RECORDS FOR THE EXERCISE:
Content starts
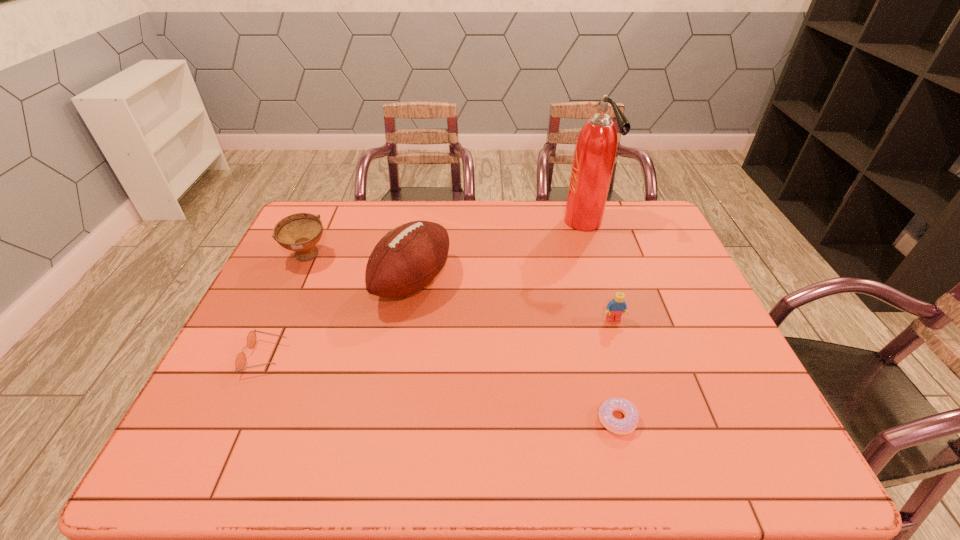
Image resolution: width=960 pixels, height=540 pixels. I want to click on free space located on the left of the fire extinguisher, so click(536, 222).

At what (x,y) coordinates should I click in order to perform the action: click on blank space located 0.140m on the right of the second tallest object. Please return your answer as a coordinate pair (x, y). Image resolution: width=960 pixels, height=540 pixels. Looking at the image, I should click on (497, 282).

Locate an element on the screen. The image size is (960, 540). blank space located 0.320m on the right of the soup bowl is located at coordinates (432, 257).

Where is `vacant space positioned 0.140m on the face of the Lego`? The image size is (960, 540). vacant space positioned 0.140m on the face of the Lego is located at coordinates (628, 367).

The image size is (960, 540). In order to click on vacant space located on the front-facing side of the second nearest object in this screenshot , I will do `click(321, 356)`.

This screenshot has height=540, width=960. Find the location of `free region located 0.380m on the back of the nearest object`. free region located 0.380m on the back of the nearest object is located at coordinates (584, 287).

What are the coordinates of `object present at the far edge` in the screenshot? It's located at (595, 151).

I want to click on object situated at the near edge, so click(x=627, y=425).

The image size is (960, 540). I want to click on soup bowl that is at the left edge, so click(x=300, y=232).

At what (x,y) coordinates should I click in order to perform the action: click on spectacles that is at the left edge. Please return your answer as a coordinate pair (x, y). The height and width of the screenshot is (540, 960). Looking at the image, I should click on (240, 361).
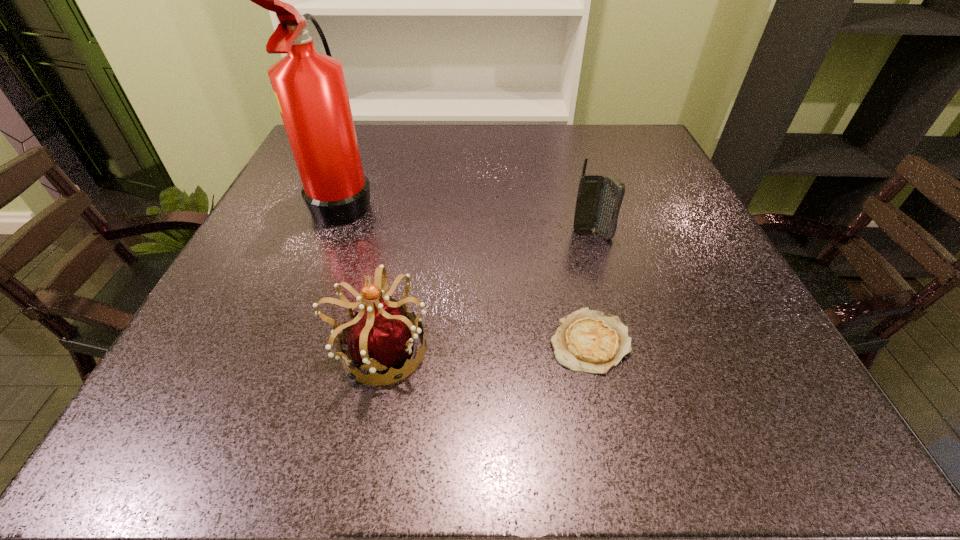
Find the location of a particular element. Image resolution: width=960 pixels, height=540 pixels. free location that satisfies the following two spatial constraints: 1. at the spray nozzle of the tallest object; 2. on the left side of the quiche is located at coordinates (289, 341).

In order to click on vacant space that satisfies the following two spatial constraints: 1. on the keyboard of the cellular telephone; 2. on the front-facing side of the tiara in this screenshot , I will do `click(626, 350)`.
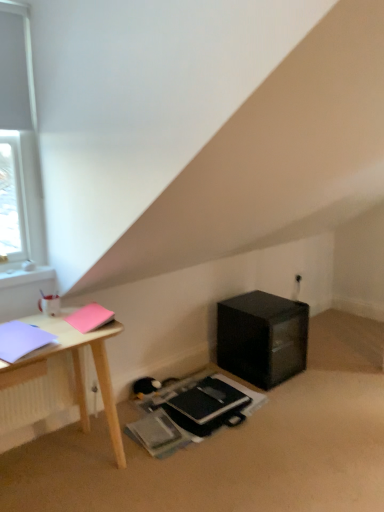
Question: In terms of height, does matte purple notebook at left, which ranks as the 3th notebook in back-to-front order, look taller or shorter compared to pink matte notebook at upper left, placed as the first notebook when sorted from top to bottom?

Choices:
 (A) short
 (B) tall

Answer: (A)

Question: Considering the positions of matte purple notebook at left, which ranks as the 3th notebook in back-to-front order, and pink matte notebook at upper left, the 2th notebook positioned from the back, in the image, is matte purple notebook at left, which ranks as the 3th notebook in back-to-front order, bigger or smaller than pink matte notebook at upper left, the 2th notebook positioned from the back,?

Choices:
 (A) big
 (B) small

Answer: (A)

Question: Estimate the real-world distances between objects in this image. Which object is farther from the matte purple notebook at left, marked as the 1th notebook in a left-to-right arrangement?

Choices:
 (A) pink matte notebook at upper left, the second notebook viewed from the front
 (B) black matte notebook at lower center, placed as the 1th notebook when sorted from back to front
 (C) black plastic at lower right
 (D) white matte window at upper left

Answer: (C)

Question: Estimate the real-world distances between objects in this image. Which object is farther from the pink matte notebook at upper left, which is the 3th notebook from bottom to top?

Choices:
 (A) black plastic at lower right
 (B) matte purple notebook at left, the 3th notebook from the right
 (C) white matte window at upper left
 (D) black matte notebook at lower center, placed as the 1th notebook when sorted from back to front

Answer: (A)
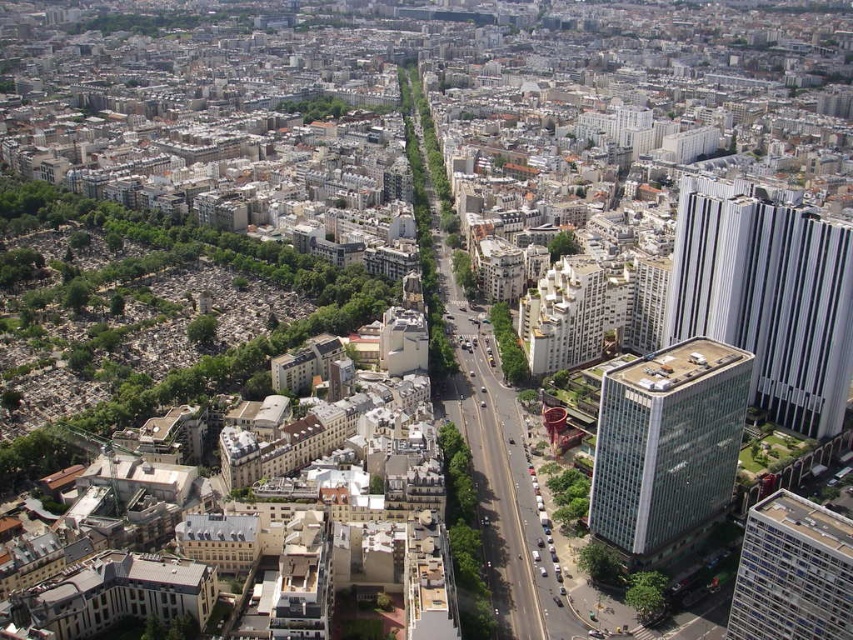
Question: Can you confirm if white glass skyscraper at upper right is positioned above transparent glass building at center-right?

Choices:
 (A) yes
 (B) no

Answer: (A)

Question: Which of the following is the farthest from the observer?

Choices:
 (A) white glass skyscraper at upper right
 (B) transparent glass building at center-right

Answer: (A)

Question: Is white glass skyscraper at upper right thinner than white glass building at center-right?

Choices:
 (A) yes
 (B) no

Answer: (B)

Question: Which of the following is the farthest from the observer?

Choices:
 (A) transparent glass building at center-right
 (B) white glass skyscraper at upper right
 (C) white glass building at center-right

Answer: (B)

Question: Which point is closer to the camera?

Choices:
 (A) (704, 179)
 (B) (838, 611)

Answer: (B)

Question: Does transparent glass building at center-right have a lesser width compared to white glass building at center-right?

Choices:
 (A) yes
 (B) no

Answer: (B)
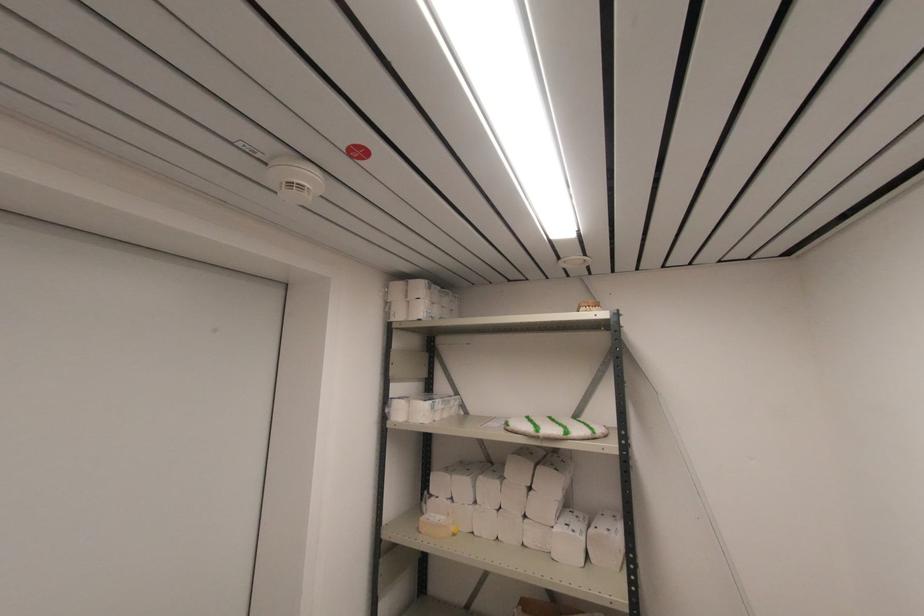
Content ends
WHAT TO WORK ON: Copy the whole listing above word for word, from the first line to the last, and leave out the pictures.

RESULT FOR THIS EXERCISE:
Image resolution: width=960 pixels, height=540 pixels. I want to click on free space located on the left of the fire extinguisher, so click(536, 222).

At what (x,y) coordinates should I click in order to perform the action: click on blank space located 0.140m on the right of the second tallest object. Please return your answer as a coordinate pair (x, y). Image resolution: width=960 pixels, height=540 pixels. Looking at the image, I should click on (497, 282).

Locate an element on the screen. The image size is (960, 540). blank space located 0.320m on the right of the soup bowl is located at coordinates (432, 257).

Where is `vacant space positioned 0.140m on the face of the Lego`? The image size is (960, 540). vacant space positioned 0.140m on the face of the Lego is located at coordinates (628, 367).

The image size is (960, 540). In order to click on vacant space located on the front-facing side of the second nearest object in this screenshot , I will do `click(321, 356)`.

This screenshot has height=540, width=960. Find the location of `free region located 0.380m on the back of the nearest object`. free region located 0.380m on the back of the nearest object is located at coordinates (584, 287).

What are the coordinates of `object present at the far edge` in the screenshot? It's located at (595, 151).

I want to click on object situated at the near edge, so click(x=627, y=425).

The image size is (960, 540). I want to click on soup bowl that is at the left edge, so click(x=300, y=232).

At what (x,y) coordinates should I click in order to perform the action: click on spectacles that is at the left edge. Please return your answer as a coordinate pair (x, y). The height and width of the screenshot is (540, 960). Looking at the image, I should click on (240, 361).
Find the location of a particular element. Image resolution: width=960 pixels, height=540 pixels. free location that satisfies the following two spatial constraints: 1. at the spray nozzle of the tallest object; 2. on the left side of the quiche is located at coordinates (289, 341).

In order to click on vacant space that satisfies the following two spatial constraints: 1. on the keyboard of the cellular telephone; 2. on the front-facing side of the tiara in this screenshot , I will do `click(626, 350)`.
Question: In terms of height, does matte purple notebook at left, which ranks as the 3th notebook in back-to-front order, look taller or shorter compared to pink matte notebook at upper left, placed as the first notebook when sorted from top to bottom?

Choices:
 (A) short
 (B) tall

Answer: (A)

Question: Considering the positions of matte purple notebook at left, which ranks as the 3th notebook in back-to-front order, and pink matte notebook at upper left, the 2th notebook positioned from the back, in the image, is matte purple notebook at left, which ranks as the 3th notebook in back-to-front order, bigger or smaller than pink matte notebook at upper left, the 2th notebook positioned from the back,?

Choices:
 (A) big
 (B) small

Answer: (A)

Question: Estimate the real-world distances between objects in this image. Which object is farther from the matte purple notebook at left, marked as the 1th notebook in a left-to-right arrangement?

Choices:
 (A) pink matte notebook at upper left, the second notebook viewed from the front
 (B) black matte notebook at lower center, placed as the 1th notebook when sorted from back to front
 (C) black plastic at lower right
 (D) white matte window at upper left

Answer: (C)

Question: Estimate the real-world distances between objects in this image. Which object is farther from the pink matte notebook at upper left, which is the 3th notebook from bottom to top?

Choices:
 (A) black plastic at lower right
 (B) matte purple notebook at left, the 3th notebook from the right
 (C) white matte window at upper left
 (D) black matte notebook at lower center, placed as the 1th notebook when sorted from back to front

Answer: (A)
Question: Can you confirm if white glass skyscraper at upper right is positioned above transparent glass building at center-right?

Choices:
 (A) yes
 (B) no

Answer: (A)

Question: Which of the following is the farthest from the observer?

Choices:
 (A) white glass skyscraper at upper right
 (B) transparent glass building at center-right

Answer: (A)

Question: Is white glass skyscraper at upper right thinner than white glass building at center-right?

Choices:
 (A) yes
 (B) no

Answer: (B)

Question: Which of the following is the farthest from the observer?

Choices:
 (A) transparent glass building at center-right
 (B) white glass skyscraper at upper right
 (C) white glass building at center-right

Answer: (B)

Question: Which point is closer to the camera?

Choices:
 (A) (704, 179)
 (B) (838, 611)

Answer: (B)

Question: Does transparent glass building at center-right have a lesser width compared to white glass building at center-right?

Choices:
 (A) yes
 (B) no

Answer: (B)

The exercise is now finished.